# [Provided data]

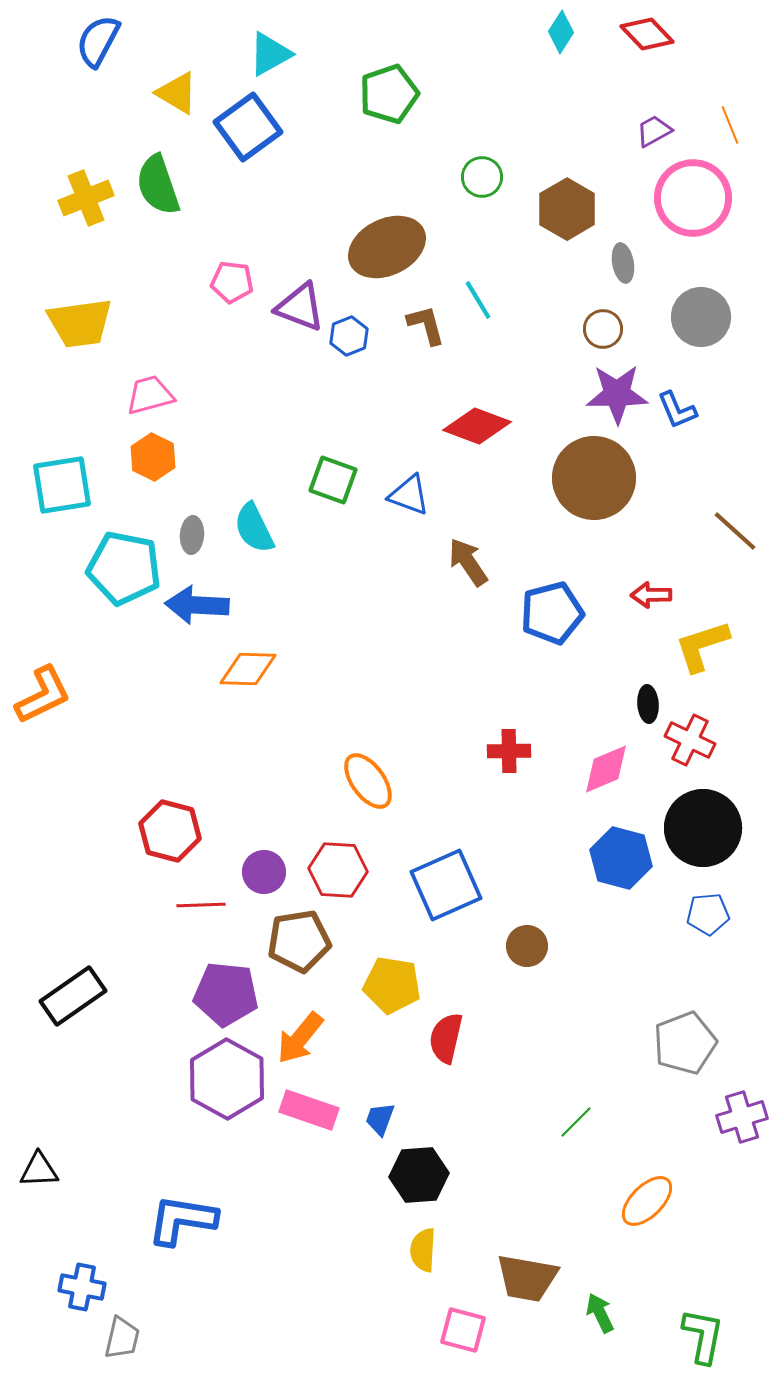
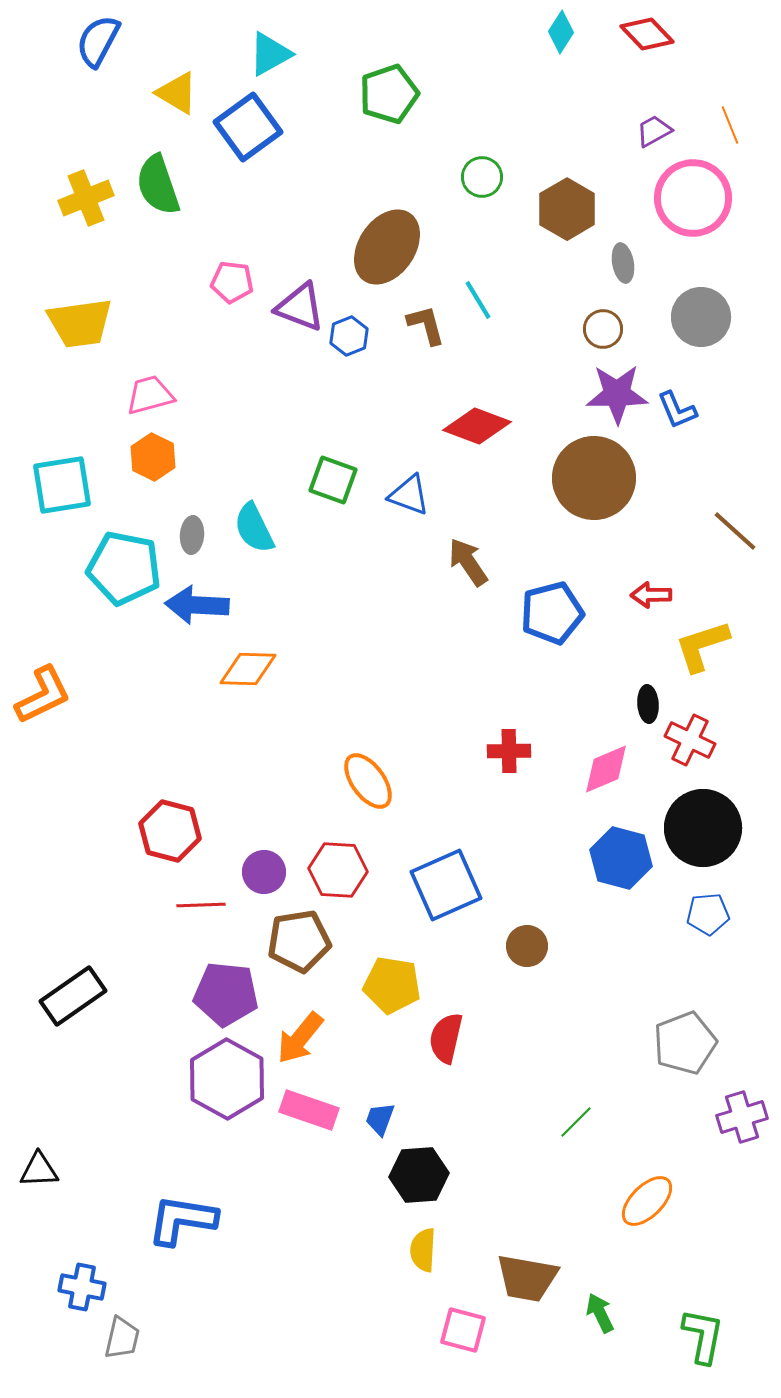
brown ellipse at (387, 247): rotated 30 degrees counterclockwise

...

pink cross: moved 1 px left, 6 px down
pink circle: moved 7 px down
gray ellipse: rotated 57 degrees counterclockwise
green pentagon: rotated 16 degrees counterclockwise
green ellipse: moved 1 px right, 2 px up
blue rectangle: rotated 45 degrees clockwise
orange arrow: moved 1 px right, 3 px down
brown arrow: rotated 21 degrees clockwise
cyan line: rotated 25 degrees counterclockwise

--

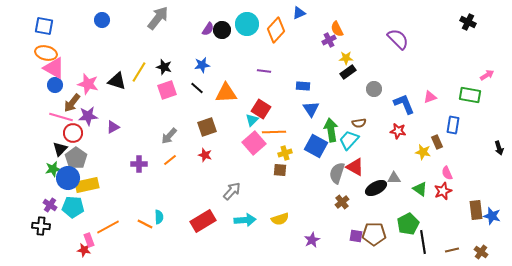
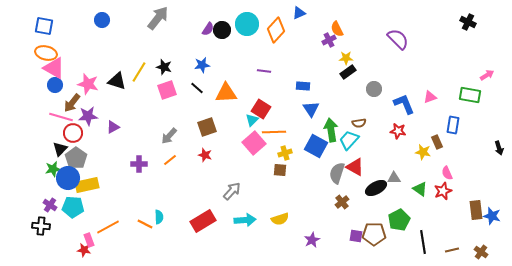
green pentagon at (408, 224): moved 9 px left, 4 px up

# [What the exercise asks]
When you reach the line with "gray ellipse: rotated" in the records above, start writing out lines exactly, and stop once the line with "cyan line: rotated" has been written; include nothing else.

# [Expected answer]
gray ellipse: rotated 57 degrees counterclockwise
green pentagon: rotated 16 degrees counterclockwise
green ellipse: moved 1 px right, 2 px up
blue rectangle: rotated 45 degrees clockwise
orange arrow: moved 1 px right, 3 px down
brown arrow: rotated 21 degrees clockwise
cyan line: rotated 25 degrees counterclockwise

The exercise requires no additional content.